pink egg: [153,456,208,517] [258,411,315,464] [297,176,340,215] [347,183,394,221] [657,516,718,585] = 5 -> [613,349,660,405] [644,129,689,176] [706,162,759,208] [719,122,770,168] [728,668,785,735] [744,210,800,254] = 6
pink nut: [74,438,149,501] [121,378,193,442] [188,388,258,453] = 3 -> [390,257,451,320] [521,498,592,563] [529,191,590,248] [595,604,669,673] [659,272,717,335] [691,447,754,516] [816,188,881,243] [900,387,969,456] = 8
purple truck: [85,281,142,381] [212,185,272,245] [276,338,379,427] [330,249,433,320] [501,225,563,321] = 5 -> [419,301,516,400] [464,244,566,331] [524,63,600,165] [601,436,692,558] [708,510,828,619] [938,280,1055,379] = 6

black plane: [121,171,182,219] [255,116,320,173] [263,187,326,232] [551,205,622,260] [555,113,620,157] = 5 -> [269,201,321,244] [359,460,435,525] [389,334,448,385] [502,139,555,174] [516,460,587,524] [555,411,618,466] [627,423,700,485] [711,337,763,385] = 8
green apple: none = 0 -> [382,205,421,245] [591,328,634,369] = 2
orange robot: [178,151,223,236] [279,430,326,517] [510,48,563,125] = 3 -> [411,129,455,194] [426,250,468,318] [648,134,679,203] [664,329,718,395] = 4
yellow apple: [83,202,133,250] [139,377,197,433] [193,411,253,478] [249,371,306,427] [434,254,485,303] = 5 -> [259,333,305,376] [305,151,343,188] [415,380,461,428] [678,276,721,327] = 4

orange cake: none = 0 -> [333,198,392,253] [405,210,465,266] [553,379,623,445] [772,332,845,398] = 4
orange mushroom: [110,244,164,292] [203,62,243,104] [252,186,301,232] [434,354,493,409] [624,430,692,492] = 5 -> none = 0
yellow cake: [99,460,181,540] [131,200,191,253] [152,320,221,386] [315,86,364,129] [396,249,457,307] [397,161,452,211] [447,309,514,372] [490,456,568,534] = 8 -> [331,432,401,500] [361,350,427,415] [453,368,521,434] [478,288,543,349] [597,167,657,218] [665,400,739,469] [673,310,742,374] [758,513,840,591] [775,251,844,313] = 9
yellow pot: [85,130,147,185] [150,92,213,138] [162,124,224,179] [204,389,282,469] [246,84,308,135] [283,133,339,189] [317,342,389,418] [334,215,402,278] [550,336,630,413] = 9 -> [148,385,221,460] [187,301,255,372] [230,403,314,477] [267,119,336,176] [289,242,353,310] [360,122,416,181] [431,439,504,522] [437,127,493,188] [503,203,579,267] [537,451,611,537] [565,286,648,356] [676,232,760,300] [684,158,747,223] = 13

----------

#### [Exercise description]
Please return only the lines above, starting at the line that has "orange robot: [178,151,223,236]" and ending at the line that has "orange cake: none", keeping both and leaving each one unchanged.

#### [Result of the task]
orange robot: [178,151,223,236] [279,430,326,517] [510,48,563,125] = 3 -> [411,129,455,194] [426,250,468,318] [648,134,679,203] [664,329,718,395] = 4
yellow apple: [83,202,133,250] [139,377,197,433] [193,411,253,478] [249,371,306,427] [434,254,485,303] = 5 -> [259,333,305,376] [305,151,343,188] [415,380,461,428] [678,276,721,327] = 4

orange cake: none = 0 -> [333,198,392,253] [405,210,465,266] [553,379,623,445] [772,332,845,398] = 4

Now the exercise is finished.